Exercise instructions
In the listing below, print exactly the lines between the line holding "C3: none -> 680nF (N10, N12)" and the line holding "U3 pin A: N5 -> N12", inclusive, and no more.

Information shown
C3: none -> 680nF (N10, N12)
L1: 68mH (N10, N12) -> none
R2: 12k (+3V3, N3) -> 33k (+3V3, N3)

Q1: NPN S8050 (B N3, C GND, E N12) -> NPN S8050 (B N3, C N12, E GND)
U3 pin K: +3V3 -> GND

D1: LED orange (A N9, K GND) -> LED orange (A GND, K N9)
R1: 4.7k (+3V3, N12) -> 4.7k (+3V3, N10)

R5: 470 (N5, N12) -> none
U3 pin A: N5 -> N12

...

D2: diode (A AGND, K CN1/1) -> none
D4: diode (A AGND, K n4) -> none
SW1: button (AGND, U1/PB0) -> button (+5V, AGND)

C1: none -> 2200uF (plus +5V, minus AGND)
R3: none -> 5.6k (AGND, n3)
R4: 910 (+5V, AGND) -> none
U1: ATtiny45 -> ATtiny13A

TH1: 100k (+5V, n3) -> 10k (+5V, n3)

* * *

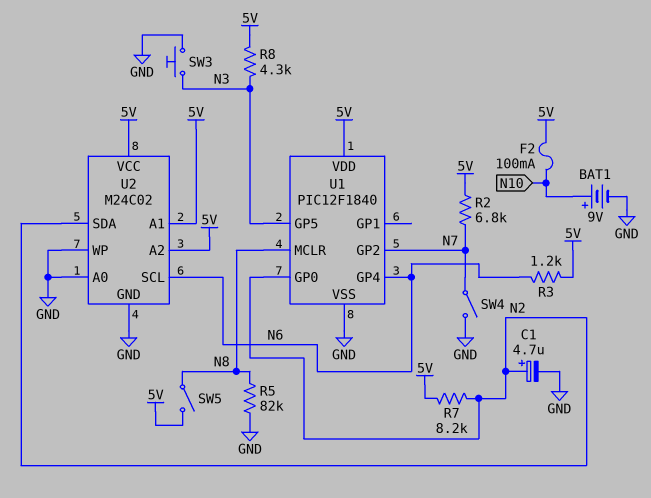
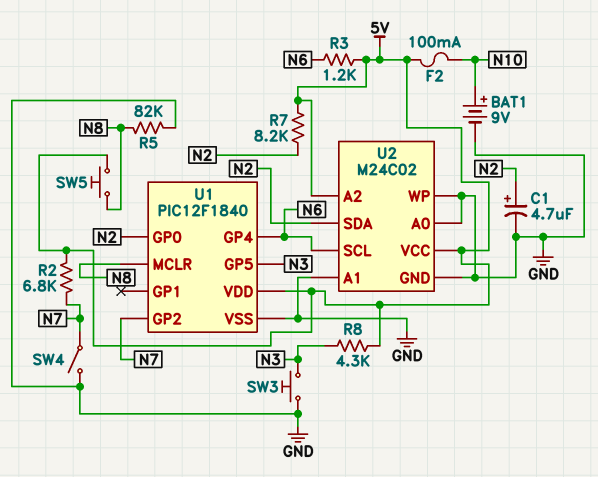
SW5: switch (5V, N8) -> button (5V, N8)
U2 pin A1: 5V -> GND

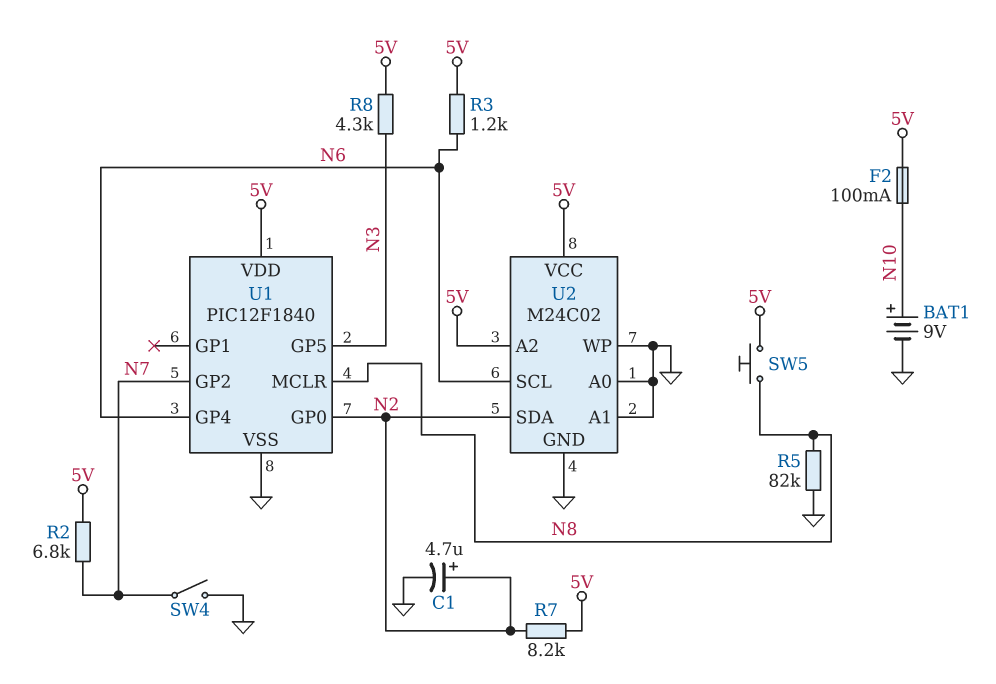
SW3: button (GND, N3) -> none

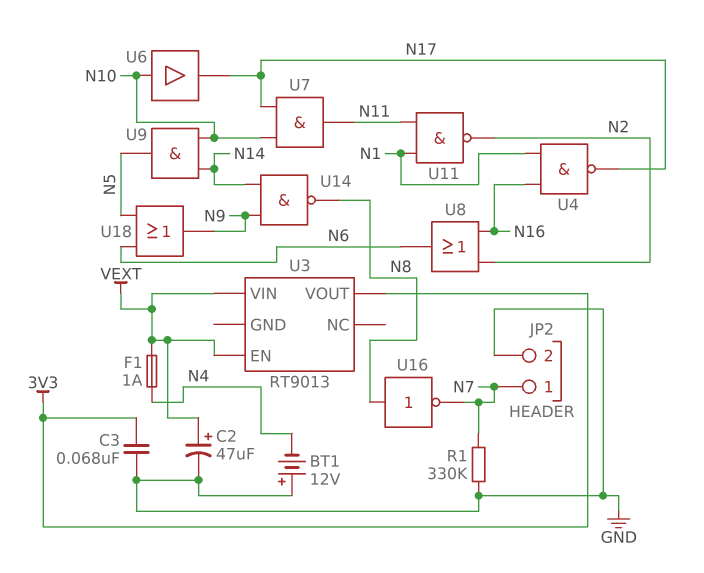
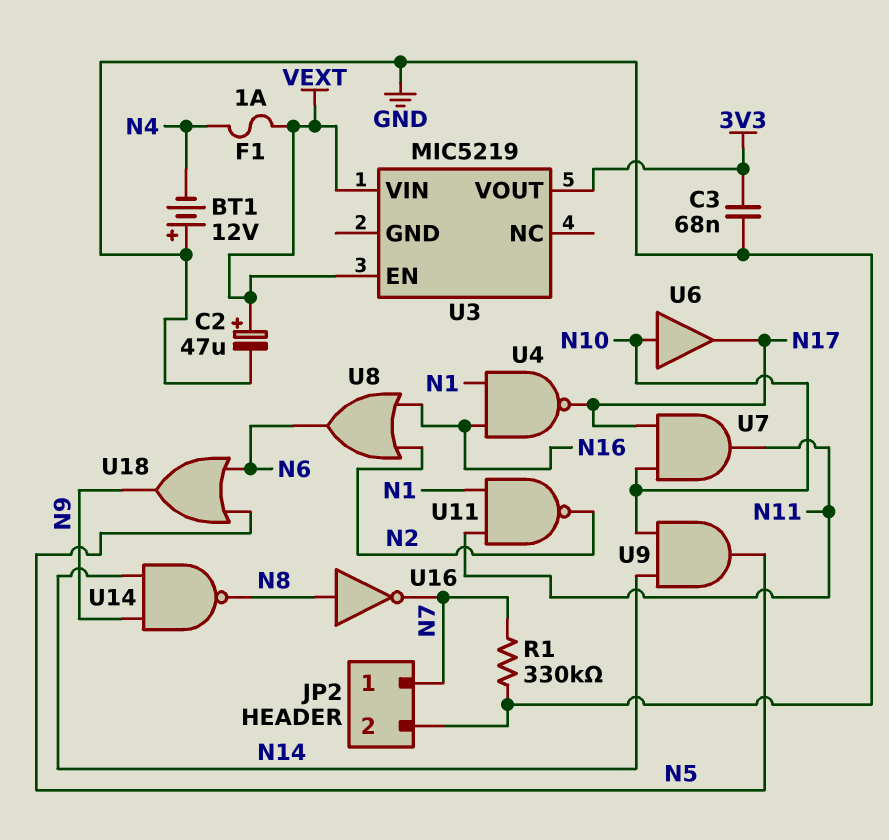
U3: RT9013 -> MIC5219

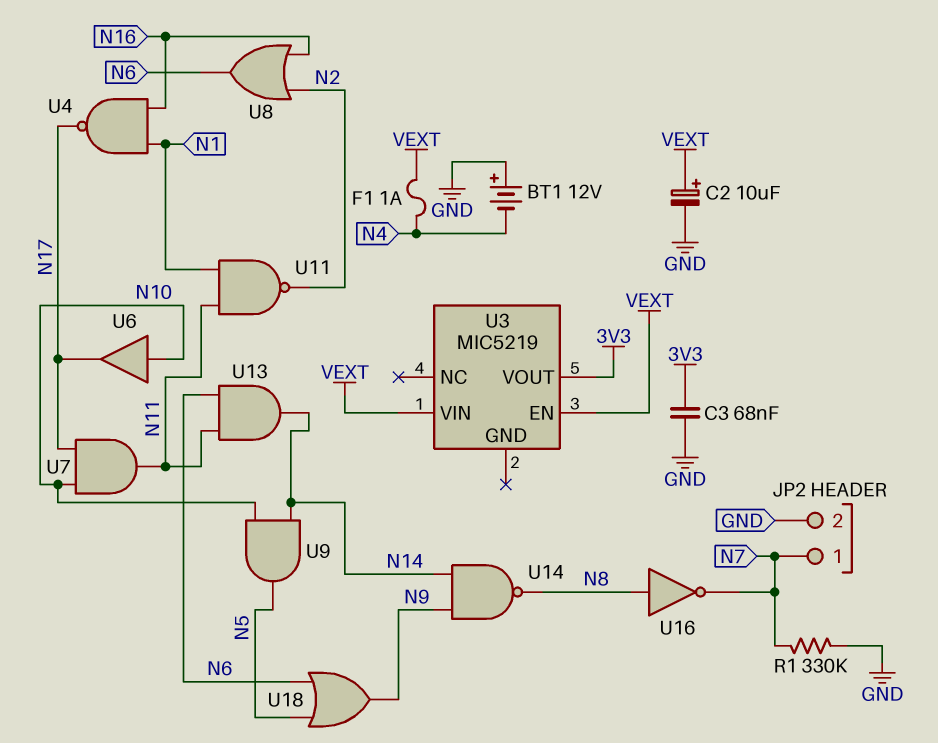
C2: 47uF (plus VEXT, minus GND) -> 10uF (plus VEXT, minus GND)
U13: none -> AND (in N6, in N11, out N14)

Result
C3: none -> 680nF (N10, N12)
L1: 68mH (N10, N12) -> none
R2: 12k (+3V3, N3) -> 33k (+3V3, N3)

Q1: NPN S8050 (B N3, C GND, E N12) -> NPN S8050 (B N3, C N12, E GND)
U3 pin K: +3V3 -> GND

D1: LED orange (A N9, K GND) -> LED orange (A GND, K N9)
R1: 4.7k (+3V3, N12) -> 4.7k (+3V3, N10)

R5: 470 (N5, N12) -> none
U3 pin A: N5 -> N12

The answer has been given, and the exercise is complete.